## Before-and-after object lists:

=== Begin Enclosure ===

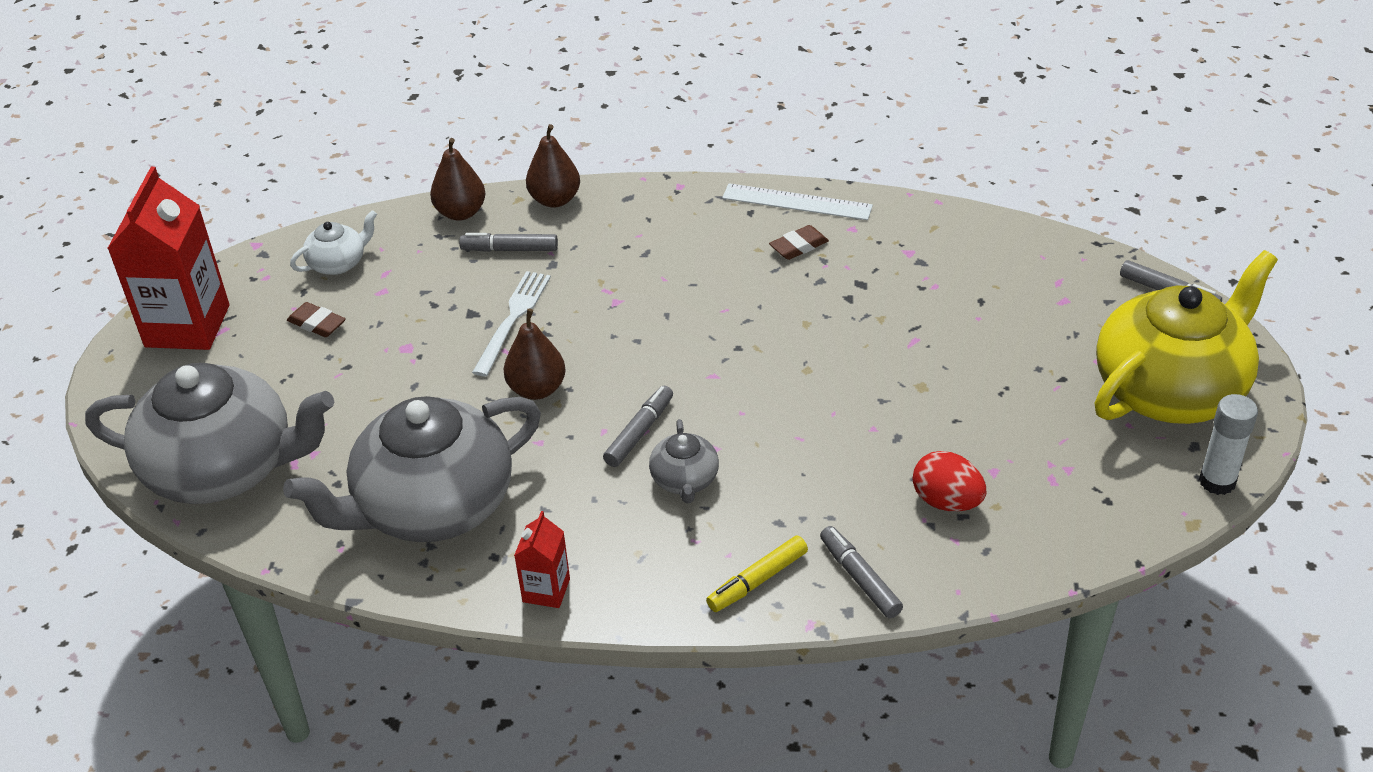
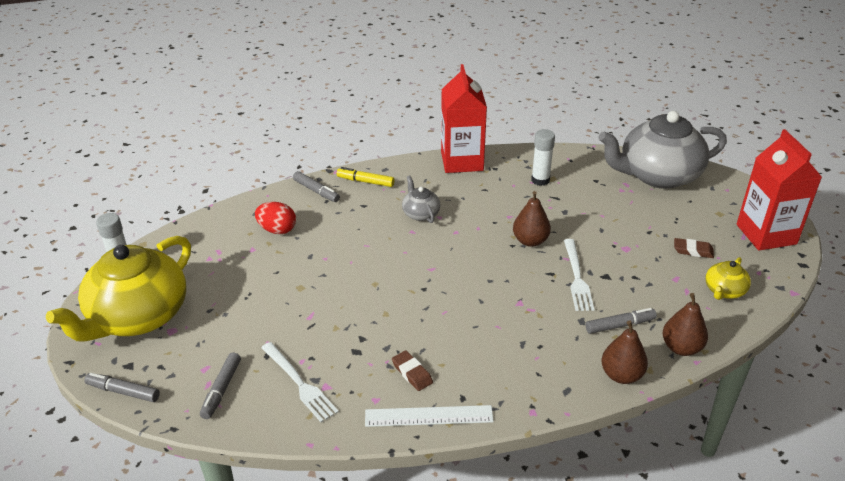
camera: 160 degrees right, 5 degrees down
grey teapot [283,396,541,542] -> white glue stick [531,129,555,186]
white teapot [290,210,377,275] -> yellow teapot [706,257,751,300]
red carton [514,511,570,608] -> red carton [441,64,487,173], size x2.08
grey marker [603,386,673,467] -> grey marker moved to [200,353,241,419]
yellow marker [706,536,808,612] -> yellow marker turned 105 degrees counterclockwise [337,167,395,187]
brown eraser [769,225,829,260] -> brown eraser turned 75 degrees counterclockwise [392,350,433,391]
none -> white fork [261,342,339,422]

=== End Enclosure ===

## Directions:
Transcribe exactly, please, the lines between the start of the records above and the line holding "grey marker [603,386,673,467]", counting both of those lines and omitting pictures.

## Output below:
camera: 160 degrees right, 5 degrees down
grey teapot [283,396,541,542] -> white glue stick [531,129,555,186]
white teapot [290,210,377,275] -> yellow teapot [706,257,751,300]
red carton [514,511,570,608] -> red carton [441,64,487,173], size x2.08
grey marker [603,386,673,467] -> grey marker moved to [200,353,241,419]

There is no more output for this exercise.